§ Work item
Copies of all lines that contain "VMID" are needed; take them from the data below.

[[ Supplied records, beginning ]]

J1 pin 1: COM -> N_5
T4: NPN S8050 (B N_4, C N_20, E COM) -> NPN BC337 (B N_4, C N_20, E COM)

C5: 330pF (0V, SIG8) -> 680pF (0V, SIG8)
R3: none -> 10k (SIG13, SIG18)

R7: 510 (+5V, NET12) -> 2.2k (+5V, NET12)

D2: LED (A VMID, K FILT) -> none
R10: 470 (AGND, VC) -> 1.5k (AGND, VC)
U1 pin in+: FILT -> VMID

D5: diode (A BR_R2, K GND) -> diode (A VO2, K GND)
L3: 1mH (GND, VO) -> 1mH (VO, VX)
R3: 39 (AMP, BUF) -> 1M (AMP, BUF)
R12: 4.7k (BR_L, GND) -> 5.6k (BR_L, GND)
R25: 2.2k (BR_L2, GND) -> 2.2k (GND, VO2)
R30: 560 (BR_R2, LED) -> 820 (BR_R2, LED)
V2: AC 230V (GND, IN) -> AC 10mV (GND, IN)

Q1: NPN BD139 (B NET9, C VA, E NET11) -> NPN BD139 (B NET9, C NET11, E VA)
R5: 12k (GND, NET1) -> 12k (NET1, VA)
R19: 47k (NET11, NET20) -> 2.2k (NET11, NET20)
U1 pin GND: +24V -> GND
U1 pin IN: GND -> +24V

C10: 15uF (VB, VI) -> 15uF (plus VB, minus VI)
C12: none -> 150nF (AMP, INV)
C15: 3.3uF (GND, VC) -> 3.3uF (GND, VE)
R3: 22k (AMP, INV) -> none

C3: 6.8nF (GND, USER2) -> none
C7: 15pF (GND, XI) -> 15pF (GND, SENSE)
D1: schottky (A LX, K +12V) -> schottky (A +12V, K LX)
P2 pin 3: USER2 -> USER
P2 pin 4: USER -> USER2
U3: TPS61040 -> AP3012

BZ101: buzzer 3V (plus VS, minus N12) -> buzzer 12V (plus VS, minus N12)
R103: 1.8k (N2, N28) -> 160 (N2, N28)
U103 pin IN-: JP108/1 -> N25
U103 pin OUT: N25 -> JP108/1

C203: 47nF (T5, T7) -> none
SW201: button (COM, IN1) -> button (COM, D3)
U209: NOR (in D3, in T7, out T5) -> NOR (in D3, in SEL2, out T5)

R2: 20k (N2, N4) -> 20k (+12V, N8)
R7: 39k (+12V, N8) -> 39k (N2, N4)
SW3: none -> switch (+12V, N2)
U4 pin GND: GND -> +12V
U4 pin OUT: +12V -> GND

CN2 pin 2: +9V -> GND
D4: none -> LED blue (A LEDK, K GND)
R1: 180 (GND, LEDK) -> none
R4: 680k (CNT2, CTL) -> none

[[ Supplied records, end ]]

§ Exercise response
D2: LED (A VMID, K FILT) -> none
U1 pin in+: FILT -> VMID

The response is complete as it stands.